Entries provided Block Start

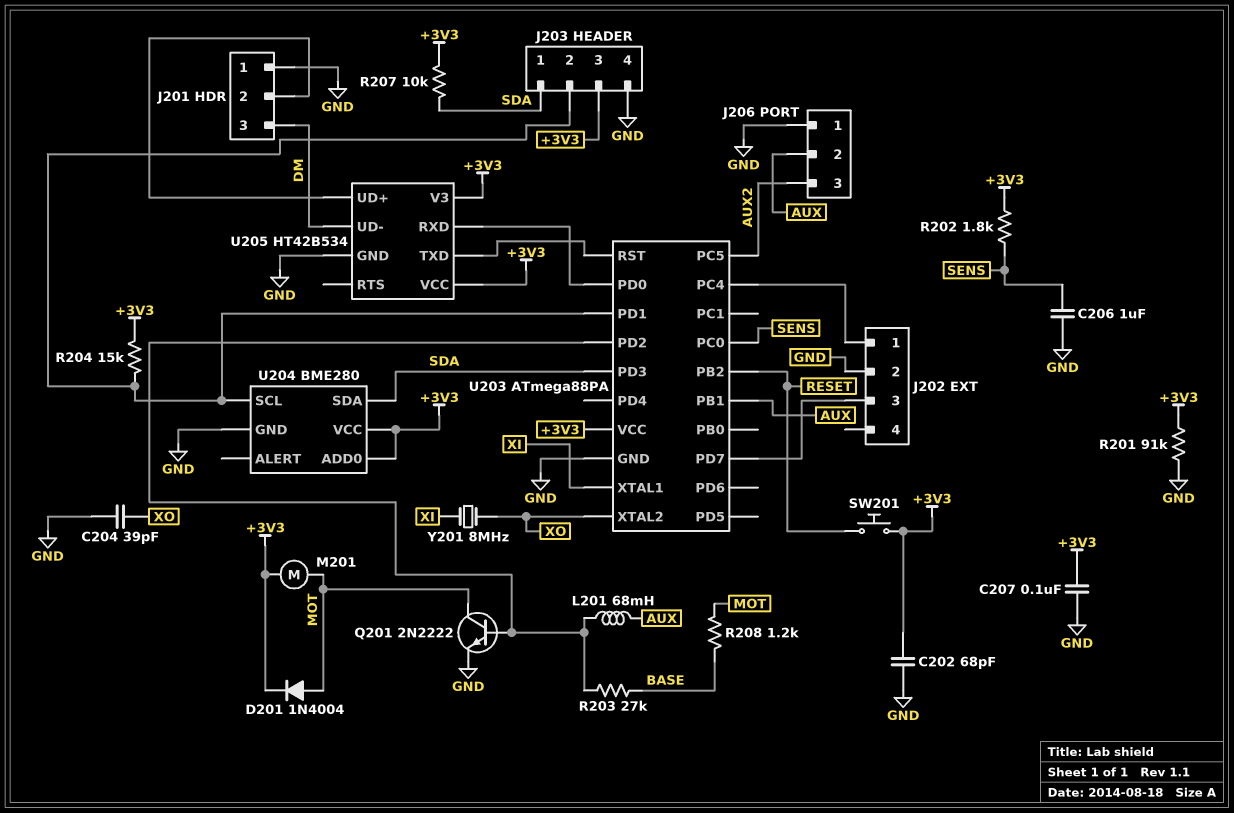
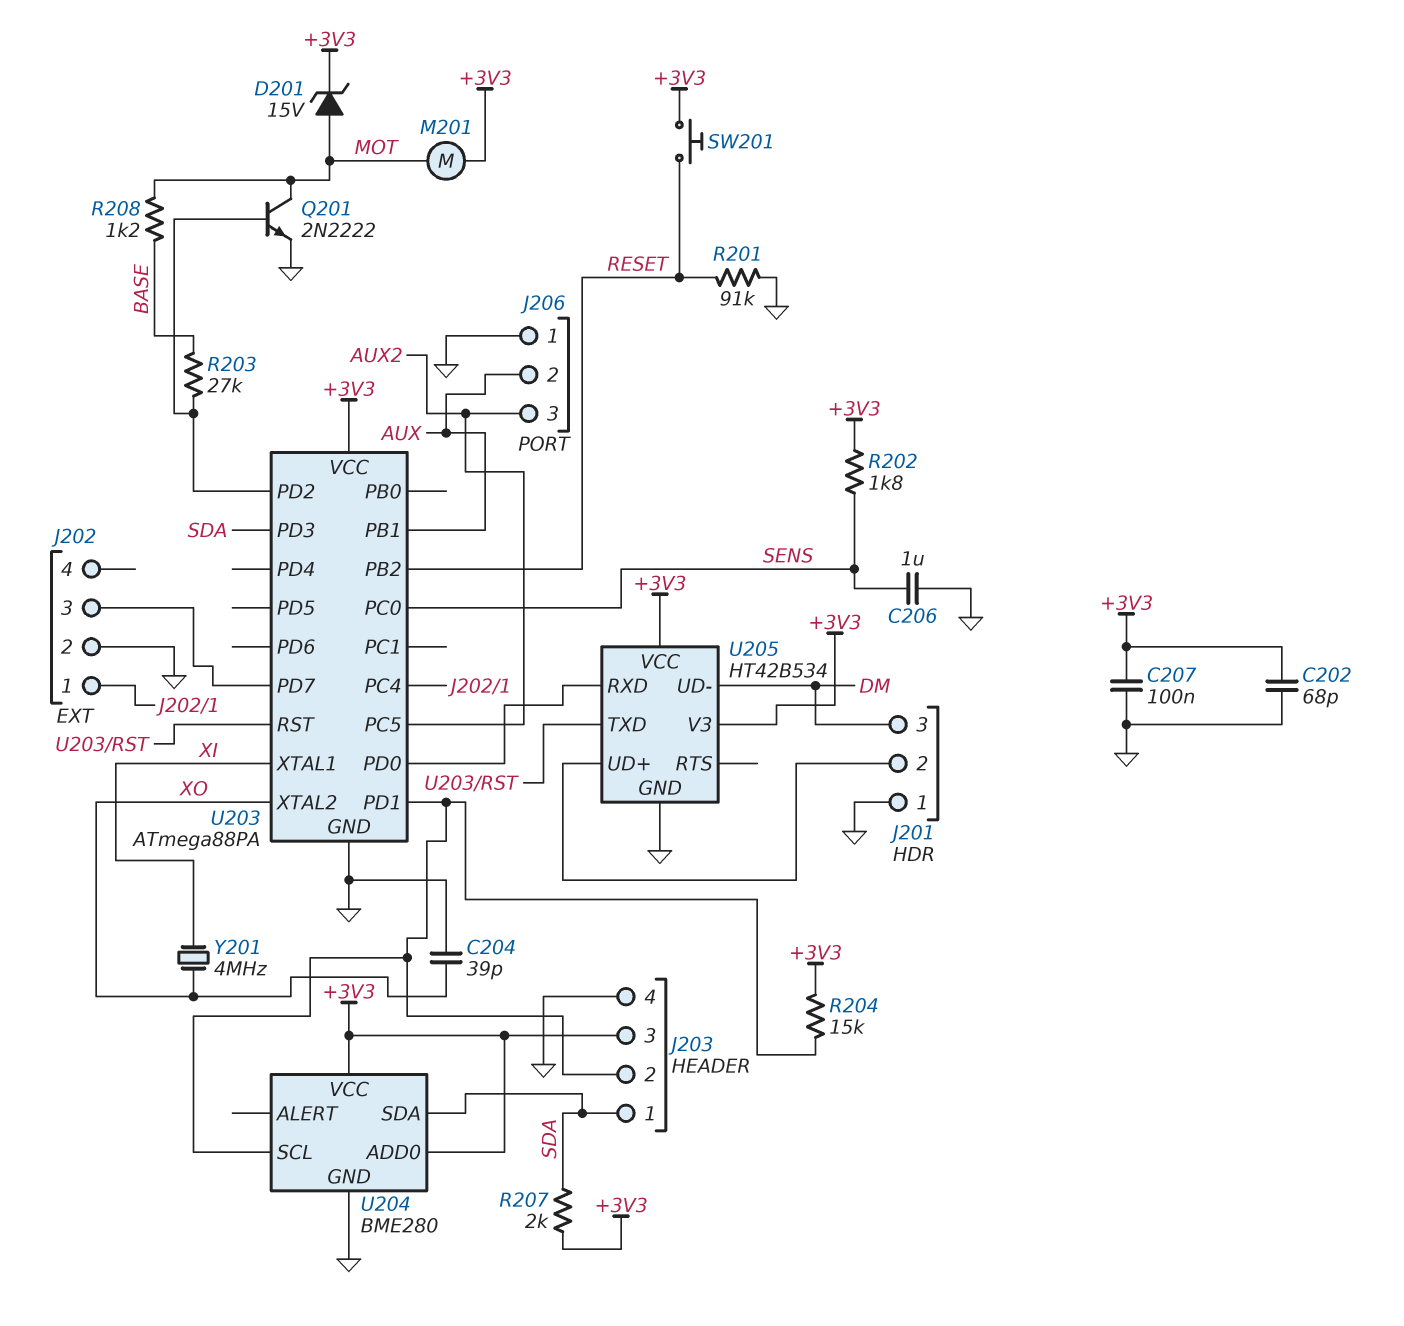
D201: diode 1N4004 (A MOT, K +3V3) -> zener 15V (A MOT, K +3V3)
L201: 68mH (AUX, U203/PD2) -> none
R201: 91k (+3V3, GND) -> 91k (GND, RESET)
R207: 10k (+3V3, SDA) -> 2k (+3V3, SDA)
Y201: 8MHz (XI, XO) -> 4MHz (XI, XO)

Entries provided Block End

■ **Assignment**: Output the lines above verbatim, images excluded.

■ **Exercise response**:
D201: diode 1N4004 (A MOT, K +3V3) -> zener 15V (A MOT, K +3V3)
L201: 68mH (AUX, U203/PD2) -> none
R201: 91k (+3V3, GND) -> 91k (GND, RESET)
R207: 10k (+3V3, SDA) -> 2k (+3V3, SDA)
Y201: 8MHz (XI, XO) -> 4MHz (XI, XO)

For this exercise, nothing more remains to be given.